══ EXERCISE MATERIAL

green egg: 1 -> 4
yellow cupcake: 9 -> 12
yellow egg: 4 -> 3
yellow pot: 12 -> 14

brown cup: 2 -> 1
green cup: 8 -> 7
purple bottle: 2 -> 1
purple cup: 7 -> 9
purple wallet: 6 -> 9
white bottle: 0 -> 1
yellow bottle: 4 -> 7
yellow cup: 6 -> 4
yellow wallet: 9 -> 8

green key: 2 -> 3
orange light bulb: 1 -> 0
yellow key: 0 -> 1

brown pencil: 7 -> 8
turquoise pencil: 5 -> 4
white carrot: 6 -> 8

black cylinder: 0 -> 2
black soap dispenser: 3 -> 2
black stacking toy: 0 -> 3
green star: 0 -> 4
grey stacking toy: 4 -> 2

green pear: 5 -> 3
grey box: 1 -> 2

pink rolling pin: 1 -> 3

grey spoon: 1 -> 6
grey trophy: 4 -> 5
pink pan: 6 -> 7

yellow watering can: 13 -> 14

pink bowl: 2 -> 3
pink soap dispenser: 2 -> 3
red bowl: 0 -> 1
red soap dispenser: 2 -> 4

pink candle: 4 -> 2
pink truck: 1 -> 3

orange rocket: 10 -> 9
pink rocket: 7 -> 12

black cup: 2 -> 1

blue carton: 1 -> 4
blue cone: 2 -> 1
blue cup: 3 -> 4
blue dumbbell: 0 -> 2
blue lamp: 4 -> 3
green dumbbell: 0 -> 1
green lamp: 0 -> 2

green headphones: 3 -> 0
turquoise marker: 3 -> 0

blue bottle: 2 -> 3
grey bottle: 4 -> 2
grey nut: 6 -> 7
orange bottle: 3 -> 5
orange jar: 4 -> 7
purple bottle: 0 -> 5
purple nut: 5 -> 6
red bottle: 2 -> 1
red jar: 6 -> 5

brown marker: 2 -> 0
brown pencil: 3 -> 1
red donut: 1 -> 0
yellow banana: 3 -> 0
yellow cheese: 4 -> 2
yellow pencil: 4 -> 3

════

### [WHAT TO PRODUCE]
Verbatim output is expected for the lines from the start of the data to the line in which "pink pan: 6 -> 7" appears, both included.

### [YOUR RESPONSE]
green egg: 1 -> 4
yellow cupcake: 9 -> 12
yellow egg: 4 -> 3
yellow pot: 12 -> 14

brown cup: 2 -> 1
green cup: 8 -> 7
purple bottle: 2 -> 1
purple cup: 7 -> 9
purple wallet: 6 -> 9
white bottle: 0 -> 1
yellow bottle: 4 -> 7
yellow cup: 6 -> 4
yellow wallet: 9 -> 8

green key: 2 -> 3
orange light bulb: 1 -> 0
yellow key: 0 -> 1

brown pencil: 7 -> 8
turquoise pencil: 5 -> 4
white carrot: 6 -> 8

black cylinder: 0 -> 2
black soap dispenser: 3 -> 2
black stacking toy: 0 -> 3
green star: 0 -> 4
grey stacking toy: 4 -> 2

green pear: 5 -> 3
grey box: 1 -> 2

pink rolling pin: 1 -> 3

grey spoon: 1 -> 6
grey trophy: 4 -> 5
pink pan: 6 -> 7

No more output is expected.